§ **Brief**:
None of the images should appear in your copy. Transcribe the data in full.

§ **Exercise material**:
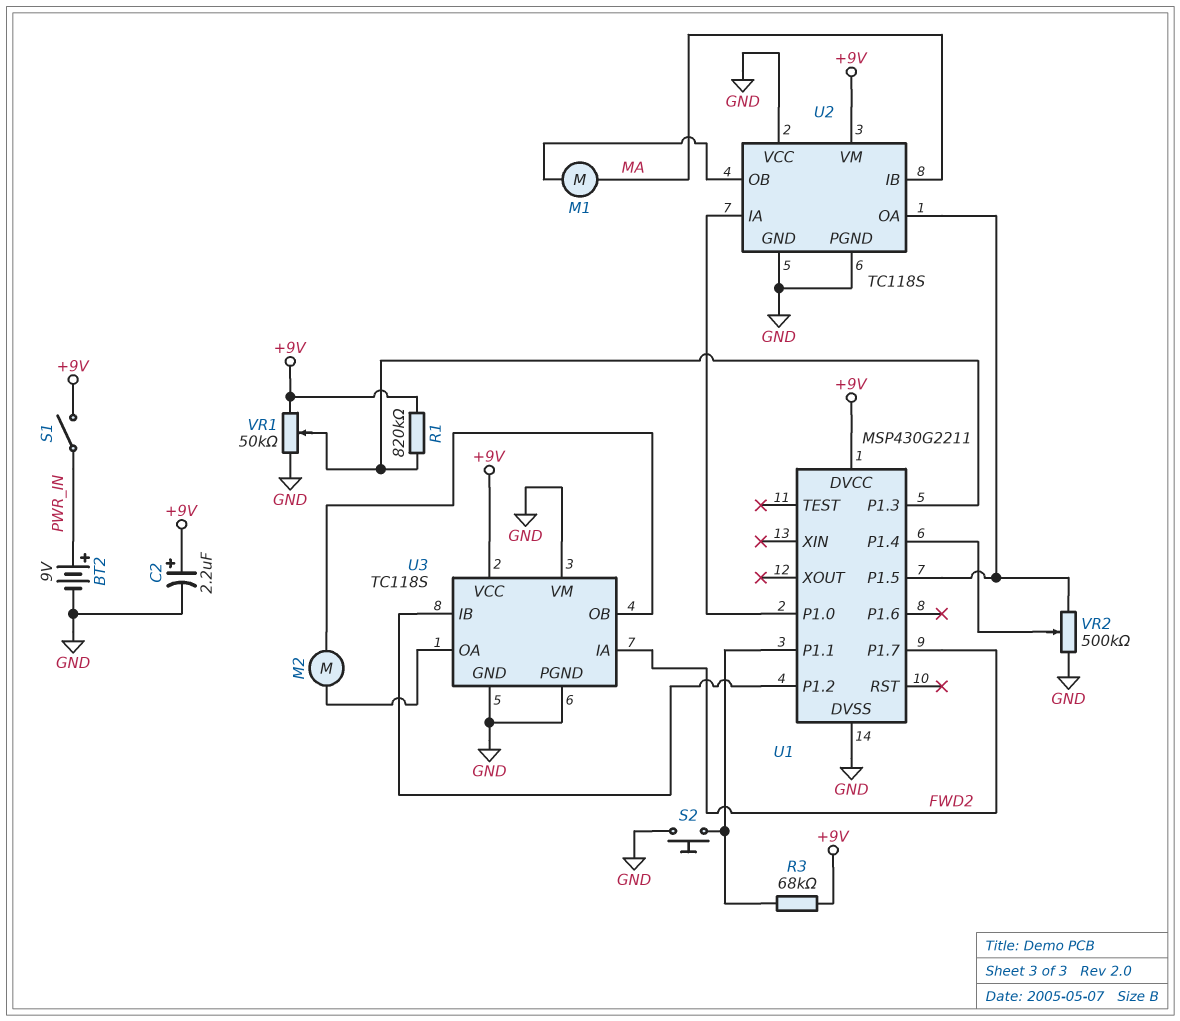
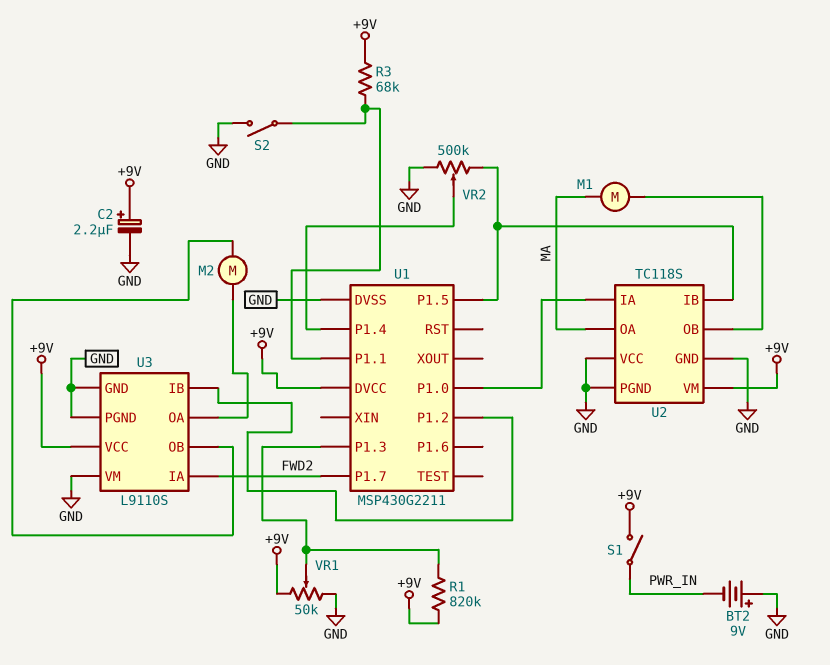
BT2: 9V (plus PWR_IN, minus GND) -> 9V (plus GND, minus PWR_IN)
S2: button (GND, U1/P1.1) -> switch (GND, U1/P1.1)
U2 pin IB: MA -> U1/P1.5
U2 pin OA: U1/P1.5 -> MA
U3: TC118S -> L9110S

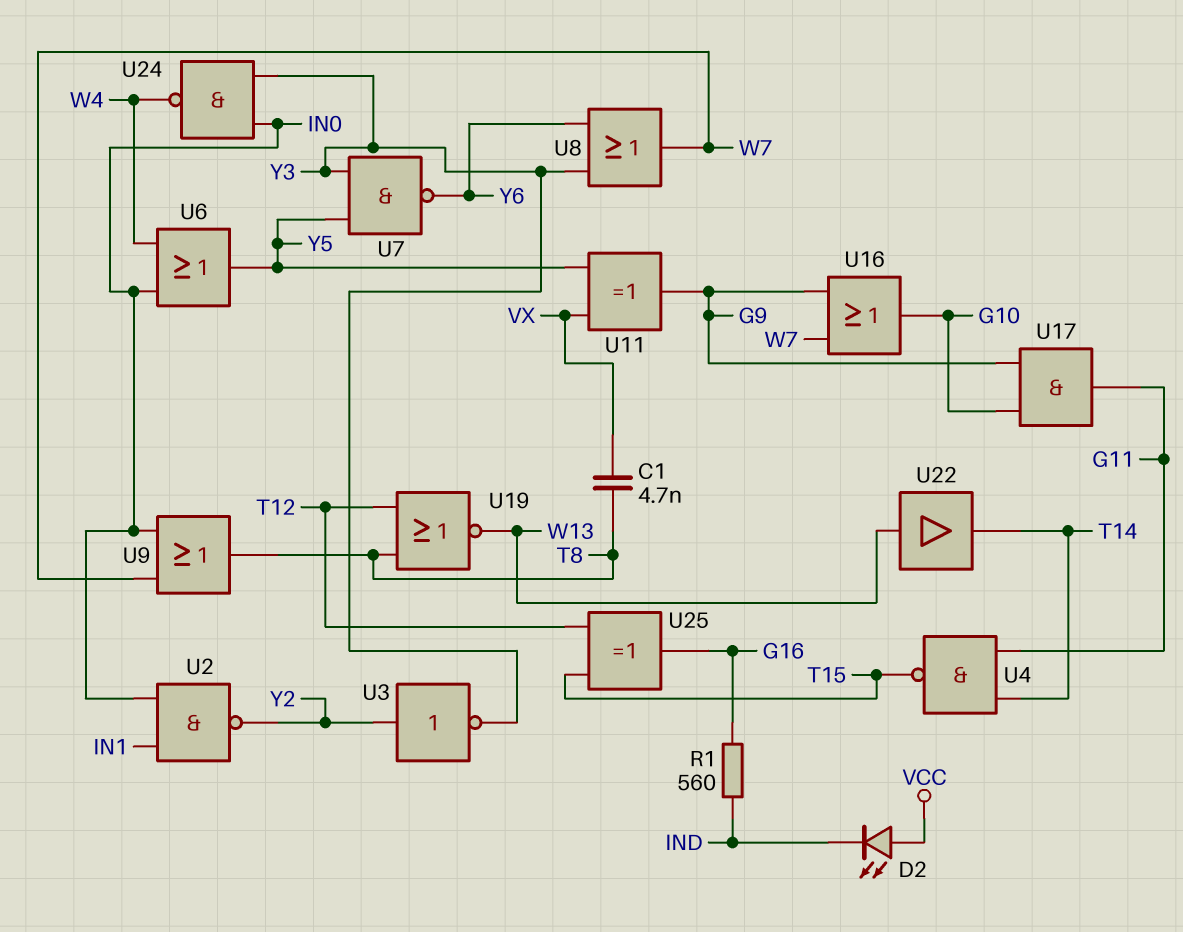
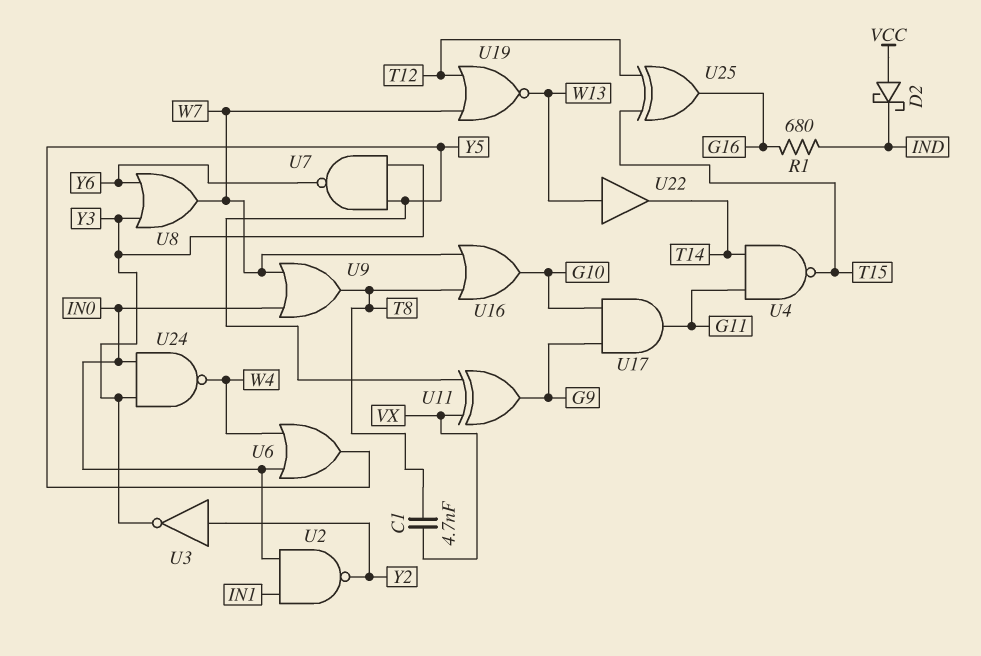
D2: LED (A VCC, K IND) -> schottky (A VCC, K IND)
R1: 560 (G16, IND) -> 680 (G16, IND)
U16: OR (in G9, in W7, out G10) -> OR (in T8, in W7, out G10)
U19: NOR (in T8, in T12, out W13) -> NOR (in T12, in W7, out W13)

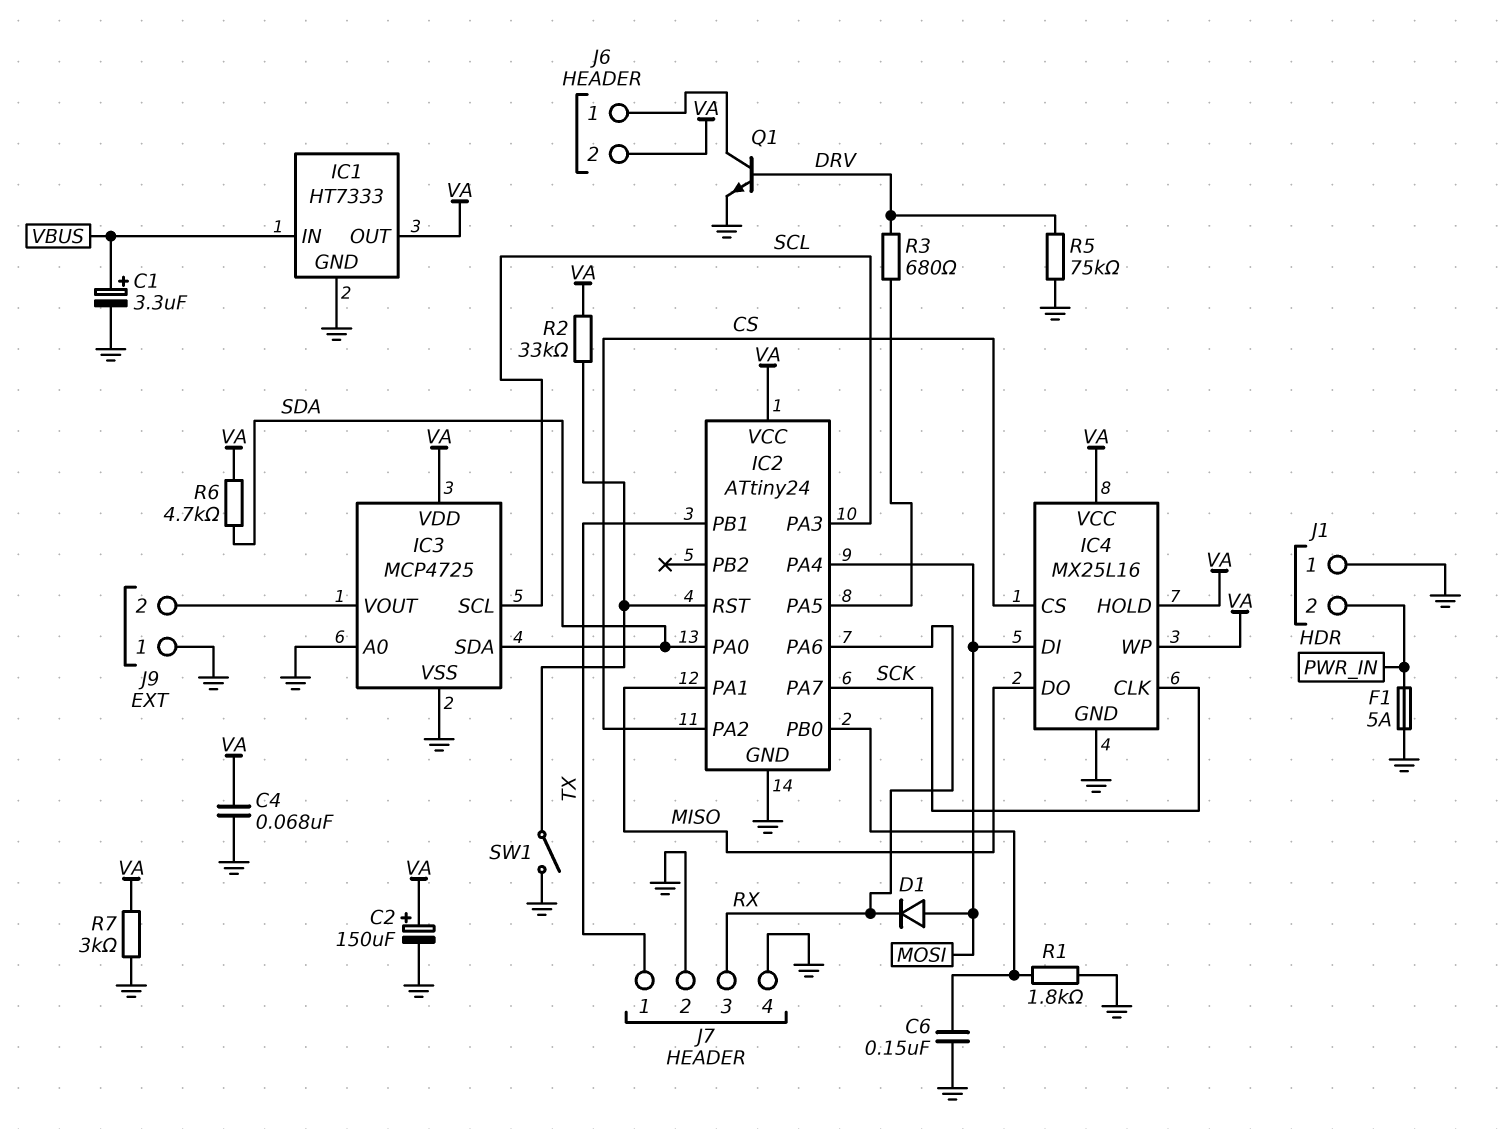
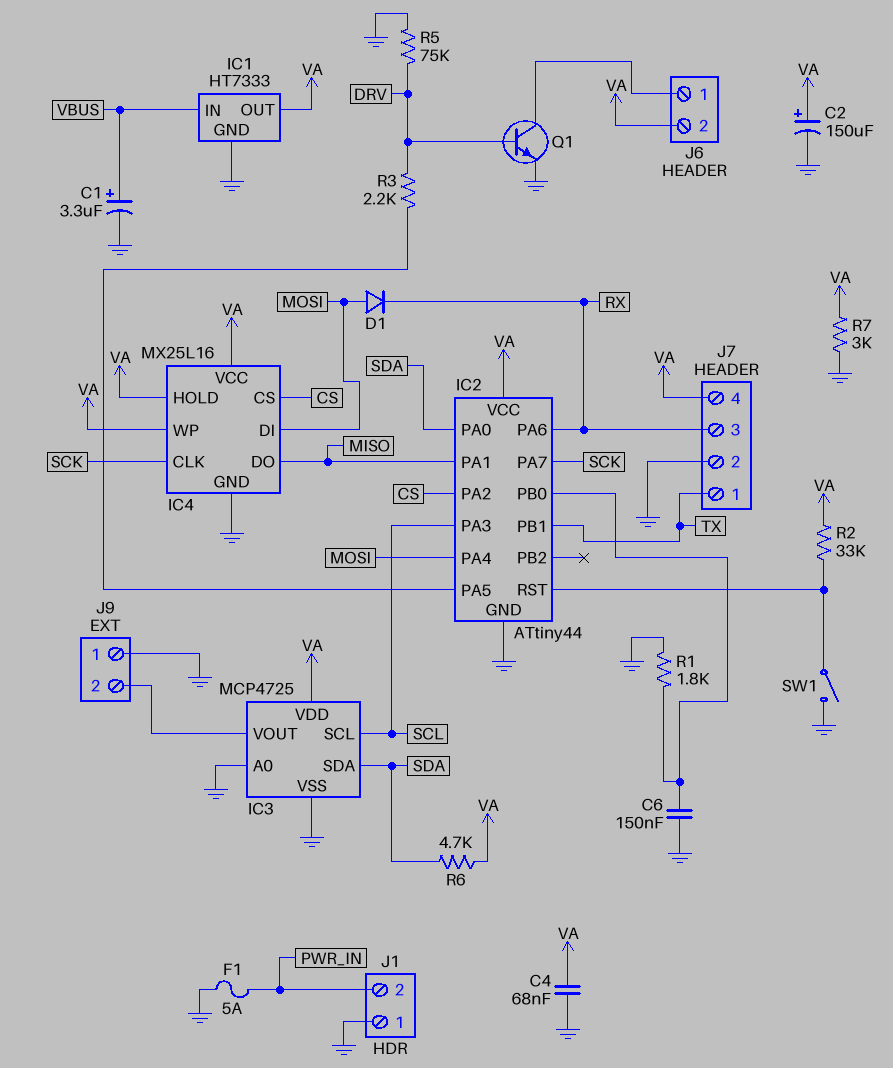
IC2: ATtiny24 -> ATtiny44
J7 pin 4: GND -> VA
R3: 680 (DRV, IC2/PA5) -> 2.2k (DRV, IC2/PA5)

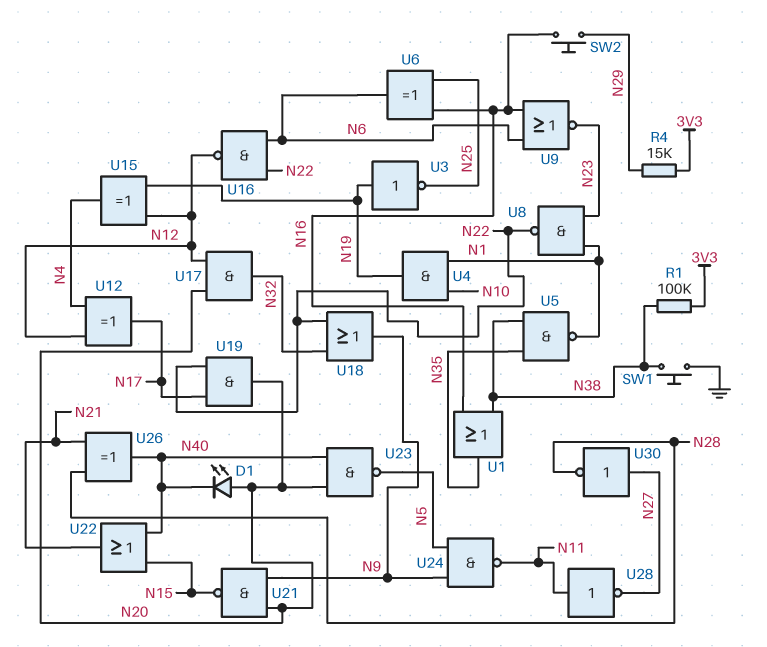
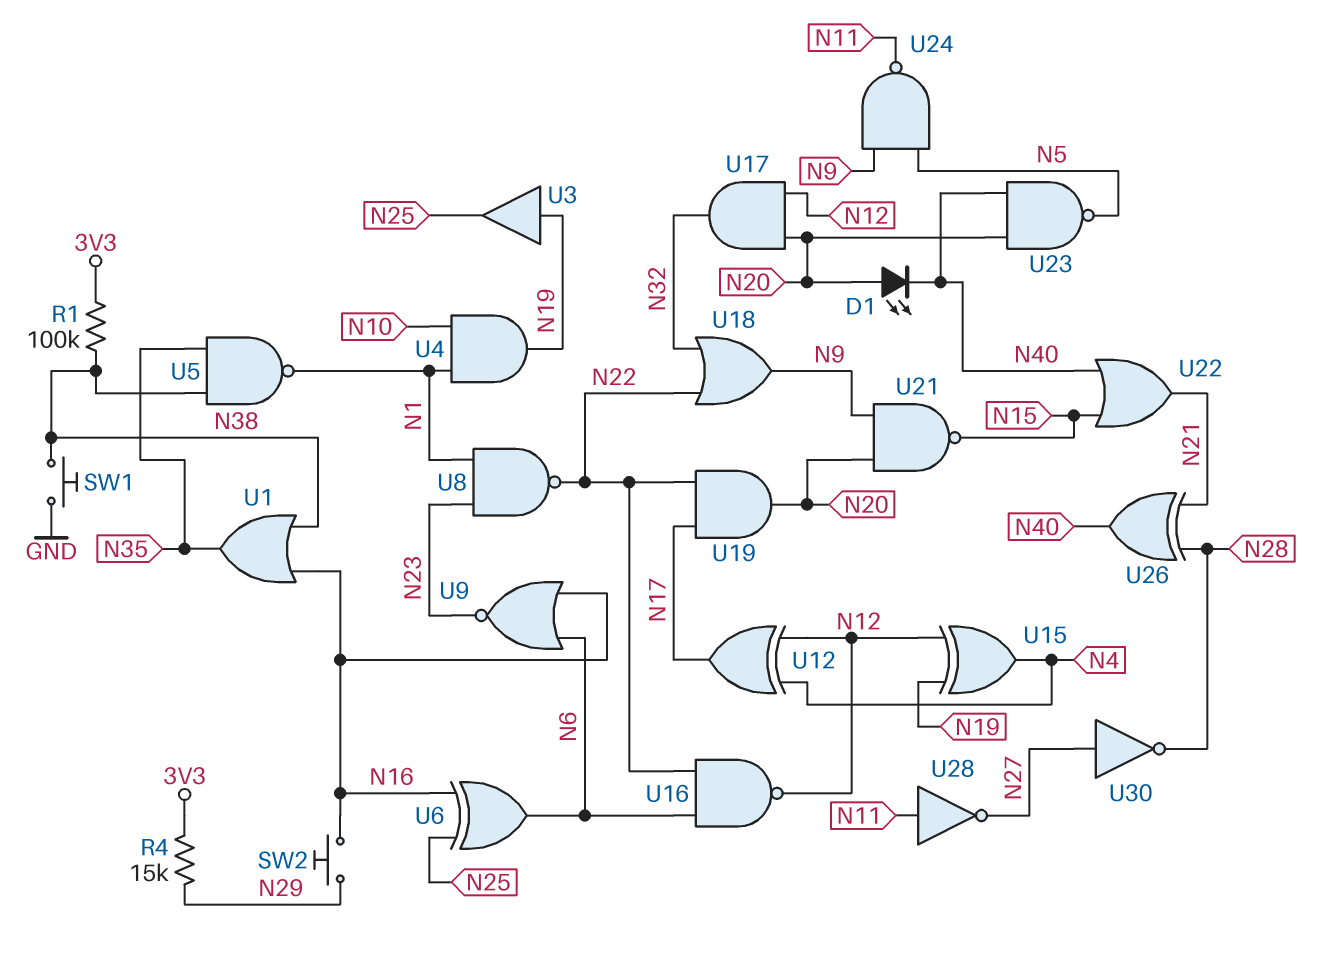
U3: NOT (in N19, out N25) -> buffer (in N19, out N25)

§ **Solution**:
BT2: 9V (plus PWR_IN, minus GND) -> 9V (plus GND, minus PWR_IN)
S2: button (GND, U1/P1.1) -> switch (GND, U1/P1.1)
U2 pin IB: MA -> U1/P1.5
U2 pin OA: U1/P1.5 -> MA
U3: TC118S -> L9110S

D2: LED (A VCC, K IND) -> schottky (A VCC, K IND)
R1: 560 (G16, IND) -> 680 (G16, IND)
U16: OR (in G9, in W7, out G10) -> OR (in T8, in W7, out G10)
U19: NOR (in T8, in T12, out W13) -> NOR (in T12, in W7, out W13)

IC2: ATtiny24 -> ATtiny44
J7 pin 4: GND -> VA
R3: 680 (DRV, IC2/PA5) -> 2.2k (DRV, IC2/PA5)

U3: NOT (in N19, out N25) -> buffer (in N19, out N25)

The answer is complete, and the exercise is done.